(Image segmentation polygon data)
☆ ☆ ☆ ☆ ☆
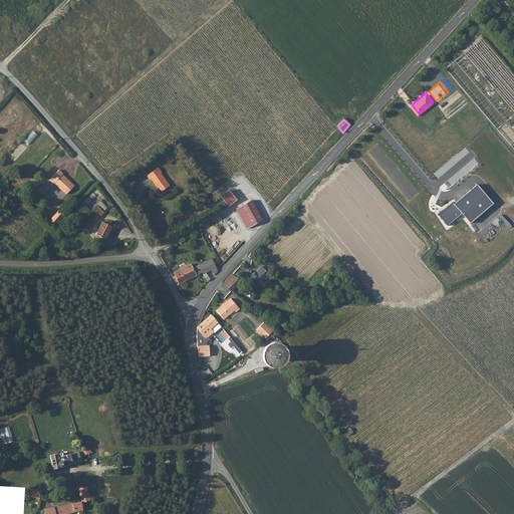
[(159,169),(148,177),(150,181),(152,180),(156,187),(157,186),(162,193),(170,187),(161,175),(163,174),(159,169)]
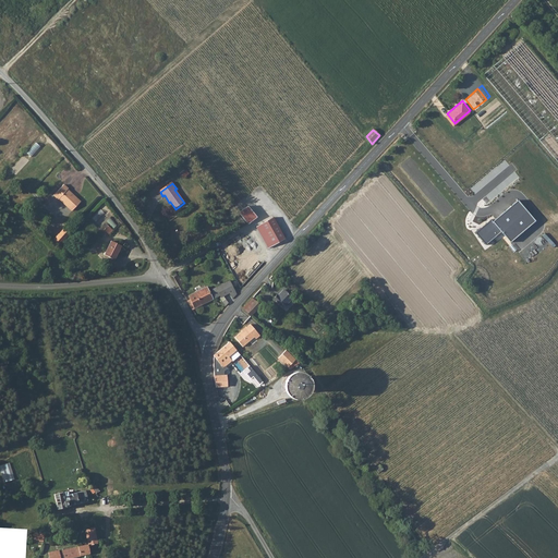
[(53,196),(58,201),(58,199),(72,213),(80,203),(67,191),(68,190),(63,186),(53,196)]
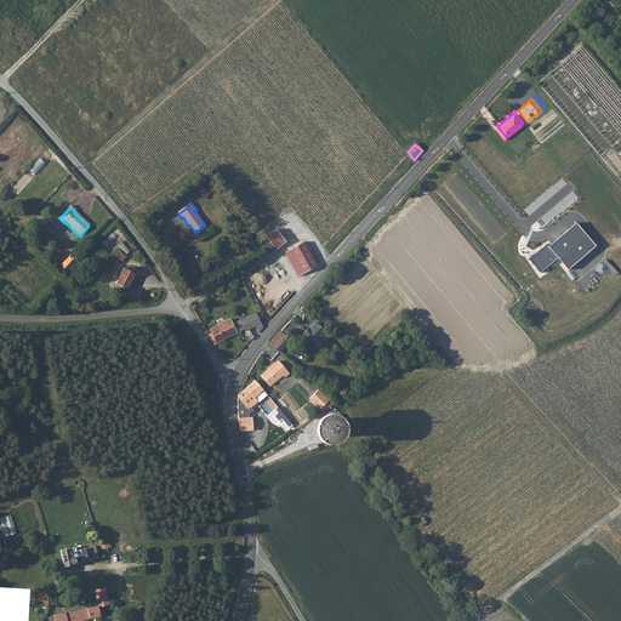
[(267,237),(278,250),(288,241),(277,229),(267,237)]
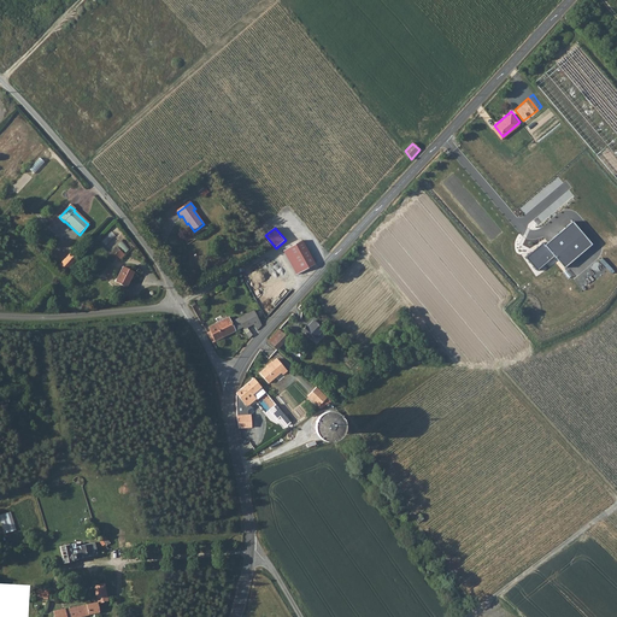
[(119,244),(127,252),(131,248),(124,240),(119,244)]
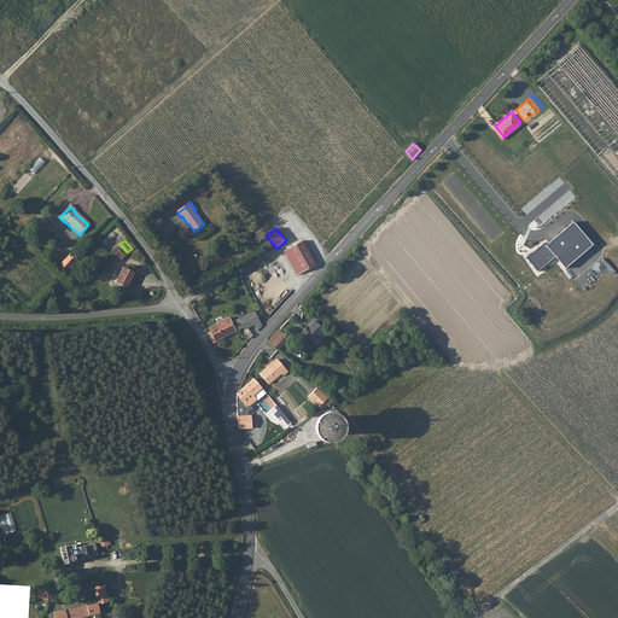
[(302,240),(286,249),(284,250),(297,274),(315,264),(302,240)]
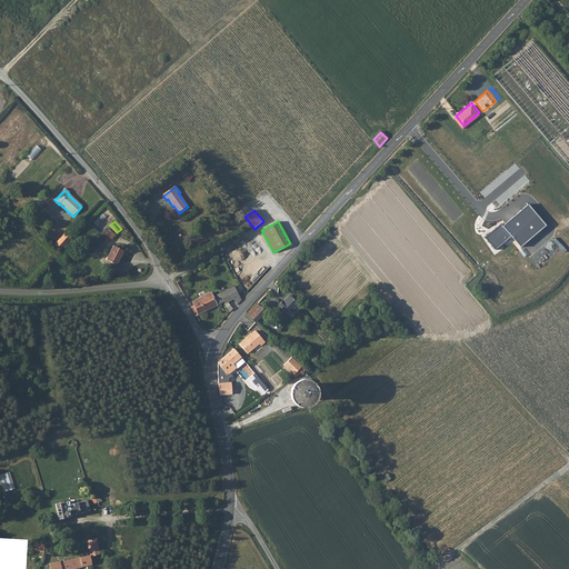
[(111,230),(106,236),(111,240),(117,235),(111,230)]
☆ ☆ ☆ ☆ ☆
Your assignment – Output the entries exactly and keep every picture out of them.

Answer for the task –
[(159,169),(148,177),(150,181),(152,180),(156,187),(157,186),(162,193),(170,187),(161,175),(163,174),(159,169)]
[(53,196),(58,201),(58,199),(72,213),(80,203),(67,191),(68,190),(63,186),(53,196)]
[(267,237),(278,250),(288,241),(277,229),(267,237)]
[(119,244),(127,252),(131,248),(124,240),(119,244)]
[(302,240),(286,249),(284,250),(297,274),(315,264),(302,240)]
[(111,230),(106,236),(111,240),(117,235),(111,230)]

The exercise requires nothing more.